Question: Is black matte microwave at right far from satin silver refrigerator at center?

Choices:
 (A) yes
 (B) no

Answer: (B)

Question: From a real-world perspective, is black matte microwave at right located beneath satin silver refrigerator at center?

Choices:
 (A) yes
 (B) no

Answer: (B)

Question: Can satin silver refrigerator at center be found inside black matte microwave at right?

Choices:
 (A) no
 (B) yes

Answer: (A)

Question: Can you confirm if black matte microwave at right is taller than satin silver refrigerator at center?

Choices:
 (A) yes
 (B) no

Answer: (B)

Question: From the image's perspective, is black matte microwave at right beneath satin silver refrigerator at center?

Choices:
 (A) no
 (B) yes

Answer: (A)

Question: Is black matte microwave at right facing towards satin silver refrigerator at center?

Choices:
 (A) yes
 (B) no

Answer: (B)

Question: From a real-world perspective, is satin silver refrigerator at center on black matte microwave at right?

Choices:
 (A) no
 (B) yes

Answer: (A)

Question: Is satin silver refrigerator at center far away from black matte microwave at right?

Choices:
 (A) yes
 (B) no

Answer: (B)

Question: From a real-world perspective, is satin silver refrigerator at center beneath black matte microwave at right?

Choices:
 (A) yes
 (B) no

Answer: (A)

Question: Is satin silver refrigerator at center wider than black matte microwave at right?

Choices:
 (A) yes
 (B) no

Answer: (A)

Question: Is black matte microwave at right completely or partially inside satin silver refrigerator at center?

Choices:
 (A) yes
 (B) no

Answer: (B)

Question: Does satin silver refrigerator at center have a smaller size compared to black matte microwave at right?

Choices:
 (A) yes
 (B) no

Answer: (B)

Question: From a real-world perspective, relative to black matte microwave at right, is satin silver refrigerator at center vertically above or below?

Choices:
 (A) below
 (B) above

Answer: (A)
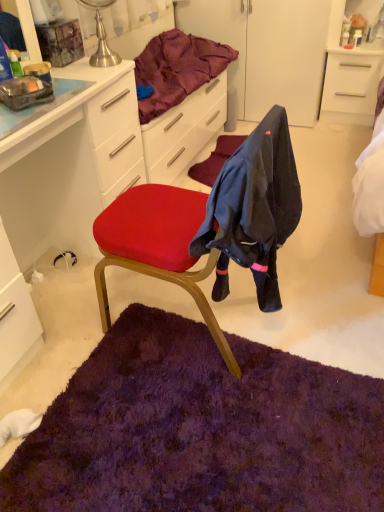
What do you see at coordinates (351, 69) in the screenshot? This screenshot has height=512, width=384. I see `white glossy cabinet at upper right, acting as the 1th cabinetry starting from the back` at bounding box center [351, 69].

At what (x,y) coordinates should I click in order to perform the action: click on velvet purple blanket at upper center. Please return your answer as a coordinate pair (x, y). This screenshot has width=384, height=512. Looking at the image, I should click on (177, 69).

Where is `velvet red chair at center`? velvet red chair at center is located at coordinates (210, 226).

The width and height of the screenshot is (384, 512). Describe the element at coordinates (210, 226) in the screenshot. I see `velvet red chair at center` at that location.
-*-
Switch "black matte microwave" to "gray matte microwave" throughout the records, and write them out again with nothing else changed and the pictures left out.

Question: Is gray matte microwave at right far from satin silver refrigerator at center?

Choices:
 (A) yes
 (B) no

Answer: (B)

Question: From a real-world perspective, is gray matte microwave at right located beneath satin silver refrigerator at center?

Choices:
 (A) yes
 (B) no

Answer: (B)

Question: Can satin silver refrigerator at center be found inside gray matte microwave at right?

Choices:
 (A) no
 (B) yes

Answer: (A)

Question: Can you confirm if gray matte microwave at right is taller than satin silver refrigerator at center?

Choices:
 (A) yes
 (B) no

Answer: (B)

Question: From the image's perspective, is gray matte microwave at right beneath satin silver refrigerator at center?

Choices:
 (A) no
 (B) yes

Answer: (A)

Question: Is gray matte microwave at right facing towards satin silver refrigerator at center?

Choices:
 (A) yes
 (B) no

Answer: (B)

Question: From a real-world perspective, is satin silver refrigerator at center on gray matte microwave at right?

Choices:
 (A) no
 (B) yes

Answer: (A)

Question: Is satin silver refrigerator at center far away from gray matte microwave at right?

Choices:
 (A) yes
 (B) no

Answer: (B)

Question: From a real-world perspective, is satin silver refrigerator at center beneath gray matte microwave at right?

Choices:
 (A) yes
 (B) no

Answer: (A)

Question: Is satin silver refrigerator at center wider than gray matte microwave at right?

Choices:
 (A) yes
 (B) no

Answer: (A)

Question: Is gray matte microwave at right completely or partially inside satin silver refrigerator at center?

Choices:
 (A) yes
 (B) no

Answer: (B)

Question: Does satin silver refrigerator at center have a smaller size compared to gray matte microwave at right?

Choices:
 (A) yes
 (B) no

Answer: (B)

Question: From a real-world perspective, relative to gray matte microwave at right, is satin silver refrigerator at center vertically above or below?

Choices:
 (A) below
 (B) above

Answer: (A)
What do you see at coordinates (351, 69) in the screenshot? This screenshot has height=512, width=384. I see `white glossy cabinet at upper right, acting as the 1th cabinetry starting from the back` at bounding box center [351, 69].

At what (x,y) coordinates should I click in order to perform the action: click on velvet purple blanket at upper center. Please return your answer as a coordinate pair (x, y). This screenshot has width=384, height=512. Looking at the image, I should click on (177, 69).

Where is `velvet red chair at center`? velvet red chair at center is located at coordinates (210, 226).

The width and height of the screenshot is (384, 512). Describe the element at coordinates (210, 226) in the screenshot. I see `velvet red chair at center` at that location.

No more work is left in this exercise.